Start of Record excerpts

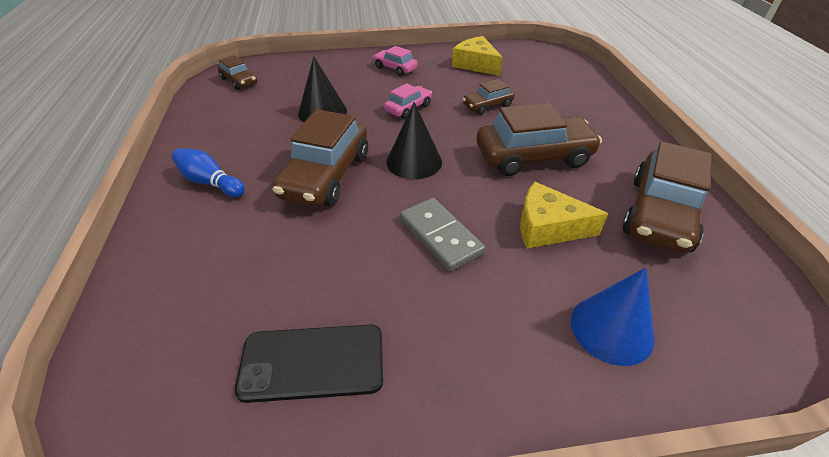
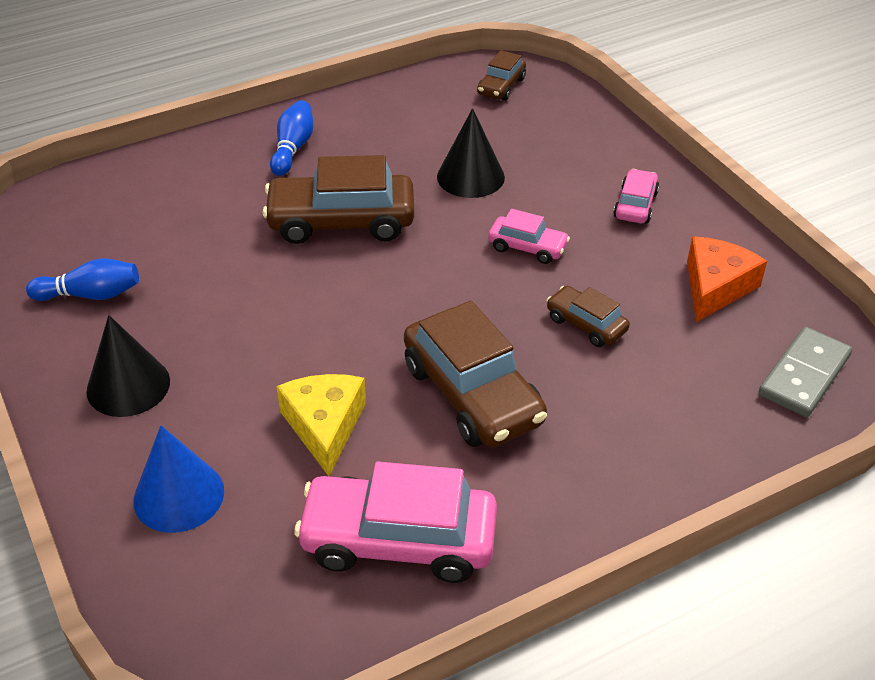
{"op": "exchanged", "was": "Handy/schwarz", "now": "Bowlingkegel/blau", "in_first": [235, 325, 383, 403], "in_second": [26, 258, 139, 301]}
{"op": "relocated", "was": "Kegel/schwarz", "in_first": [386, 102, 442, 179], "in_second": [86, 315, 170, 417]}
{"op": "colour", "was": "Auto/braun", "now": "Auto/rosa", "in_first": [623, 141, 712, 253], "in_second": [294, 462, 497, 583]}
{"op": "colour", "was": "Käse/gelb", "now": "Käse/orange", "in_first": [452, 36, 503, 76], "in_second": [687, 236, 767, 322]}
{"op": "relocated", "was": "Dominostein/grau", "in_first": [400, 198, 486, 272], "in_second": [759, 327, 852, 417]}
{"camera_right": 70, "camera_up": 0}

End of Record excerpts

Work to be completed: Would you return all of the entries unchanged while omitting the images?

Answer to this task:
{"op": "exchanged", "was": "Handy/schwarz", "now": "Bowlingkegel/blau", "in_first": [235, 325, 383, 403], "in_second": [26, 258, 139, 301]}
{"op": "relocated", "was": "Kegel/schwarz", "in_first": [386, 102, 442, 179], "in_second": [86, 315, 170, 417]}
{"op": "colour", "was": "Auto/braun", "now": "Auto/rosa", "in_first": [623, 141, 712, 253], "in_second": [294, 462, 497, 583]}
{"op": "colour", "was": "Käse/gelb", "now": "Käse/orange", "in_first": [452, 36, 503, 76], "in_second": [687, 236, 767, 322]}
{"op": "relocated", "was": "Dominostein/grau", "in_first": [400, 198, 486, 272], "in_second": [759, 327, 852, 417]}
{"camera_right": 70, "camera_up": 0}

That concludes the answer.